Problem description: Pull out every line of the listing that contains the string "viewer", matching its case exactly.

[Data provided — start]

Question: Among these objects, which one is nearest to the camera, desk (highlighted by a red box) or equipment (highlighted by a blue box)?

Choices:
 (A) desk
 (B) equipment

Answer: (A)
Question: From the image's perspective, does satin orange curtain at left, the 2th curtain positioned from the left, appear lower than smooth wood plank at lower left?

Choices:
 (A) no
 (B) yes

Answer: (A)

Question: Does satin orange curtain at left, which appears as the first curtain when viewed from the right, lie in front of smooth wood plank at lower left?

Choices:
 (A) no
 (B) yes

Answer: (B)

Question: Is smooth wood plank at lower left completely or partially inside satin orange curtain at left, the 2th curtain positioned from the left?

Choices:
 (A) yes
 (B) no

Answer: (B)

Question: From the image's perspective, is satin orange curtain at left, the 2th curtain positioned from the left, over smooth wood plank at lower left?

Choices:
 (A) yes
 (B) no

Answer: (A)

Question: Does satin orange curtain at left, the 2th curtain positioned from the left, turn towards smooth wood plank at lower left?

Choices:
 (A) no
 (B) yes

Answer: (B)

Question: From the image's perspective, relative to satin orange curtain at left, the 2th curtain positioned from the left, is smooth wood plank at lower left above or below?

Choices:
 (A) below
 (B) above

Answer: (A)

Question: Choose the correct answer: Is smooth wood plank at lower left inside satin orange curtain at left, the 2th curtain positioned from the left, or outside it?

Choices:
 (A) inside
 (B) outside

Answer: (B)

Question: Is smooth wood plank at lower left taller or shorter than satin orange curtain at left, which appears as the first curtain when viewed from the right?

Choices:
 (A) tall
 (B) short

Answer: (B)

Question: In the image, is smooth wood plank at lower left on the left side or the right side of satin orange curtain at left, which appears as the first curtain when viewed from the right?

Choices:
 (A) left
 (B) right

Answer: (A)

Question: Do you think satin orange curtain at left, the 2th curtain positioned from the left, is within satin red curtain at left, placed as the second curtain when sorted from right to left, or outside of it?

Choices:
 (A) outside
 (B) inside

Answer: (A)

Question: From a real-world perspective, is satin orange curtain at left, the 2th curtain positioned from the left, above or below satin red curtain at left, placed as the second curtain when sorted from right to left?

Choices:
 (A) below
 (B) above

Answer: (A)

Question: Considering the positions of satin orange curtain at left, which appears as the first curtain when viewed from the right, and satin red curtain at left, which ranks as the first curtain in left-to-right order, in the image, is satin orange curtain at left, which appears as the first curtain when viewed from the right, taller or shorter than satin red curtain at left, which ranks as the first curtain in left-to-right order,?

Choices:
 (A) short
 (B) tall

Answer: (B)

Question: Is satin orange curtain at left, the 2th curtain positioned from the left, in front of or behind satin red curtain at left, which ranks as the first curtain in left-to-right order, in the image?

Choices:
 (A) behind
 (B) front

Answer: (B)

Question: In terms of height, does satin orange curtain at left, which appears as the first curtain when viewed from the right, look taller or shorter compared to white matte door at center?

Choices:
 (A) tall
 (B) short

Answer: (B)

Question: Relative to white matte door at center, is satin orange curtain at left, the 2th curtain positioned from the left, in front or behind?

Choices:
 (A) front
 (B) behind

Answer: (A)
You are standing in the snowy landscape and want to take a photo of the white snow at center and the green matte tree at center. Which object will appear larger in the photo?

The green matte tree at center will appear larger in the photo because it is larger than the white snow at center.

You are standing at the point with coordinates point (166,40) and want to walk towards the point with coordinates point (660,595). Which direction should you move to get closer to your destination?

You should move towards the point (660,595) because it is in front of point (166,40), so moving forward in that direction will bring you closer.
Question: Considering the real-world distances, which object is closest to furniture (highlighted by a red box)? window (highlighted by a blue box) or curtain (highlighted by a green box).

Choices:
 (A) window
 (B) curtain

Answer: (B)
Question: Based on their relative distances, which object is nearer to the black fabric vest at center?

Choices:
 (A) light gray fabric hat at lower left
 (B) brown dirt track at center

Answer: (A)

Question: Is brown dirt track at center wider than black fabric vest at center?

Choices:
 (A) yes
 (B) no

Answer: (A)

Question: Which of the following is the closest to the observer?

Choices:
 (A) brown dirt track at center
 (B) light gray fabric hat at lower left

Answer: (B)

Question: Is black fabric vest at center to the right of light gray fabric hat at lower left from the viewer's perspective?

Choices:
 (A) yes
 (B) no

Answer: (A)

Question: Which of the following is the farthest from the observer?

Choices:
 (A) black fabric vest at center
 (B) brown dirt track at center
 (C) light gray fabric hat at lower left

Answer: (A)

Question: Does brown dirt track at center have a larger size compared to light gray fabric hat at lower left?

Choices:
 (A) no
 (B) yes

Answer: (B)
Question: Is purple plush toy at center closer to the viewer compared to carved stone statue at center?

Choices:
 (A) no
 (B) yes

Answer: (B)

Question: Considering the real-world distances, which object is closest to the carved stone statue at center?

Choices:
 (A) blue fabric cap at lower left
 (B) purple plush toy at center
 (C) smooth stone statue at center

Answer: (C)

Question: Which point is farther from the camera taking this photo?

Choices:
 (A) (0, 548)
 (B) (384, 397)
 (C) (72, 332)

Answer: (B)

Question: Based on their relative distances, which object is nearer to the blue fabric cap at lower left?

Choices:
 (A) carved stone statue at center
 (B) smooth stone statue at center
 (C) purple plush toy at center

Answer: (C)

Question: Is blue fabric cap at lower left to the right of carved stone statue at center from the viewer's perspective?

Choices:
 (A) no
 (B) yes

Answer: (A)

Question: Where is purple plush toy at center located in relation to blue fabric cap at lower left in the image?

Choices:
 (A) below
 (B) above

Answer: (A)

[Data provided — finish]

Expected answer:
Question: Is black fabric vest at center to the right of light gray fabric hat at lower left from the viewer's perspective?
Question: Is purple plush toy at center closer to the viewer compared to carved stone statue at center?
Question: Is blue fabric cap at lower left to the right of carved stone statue at center from the viewer's perspective?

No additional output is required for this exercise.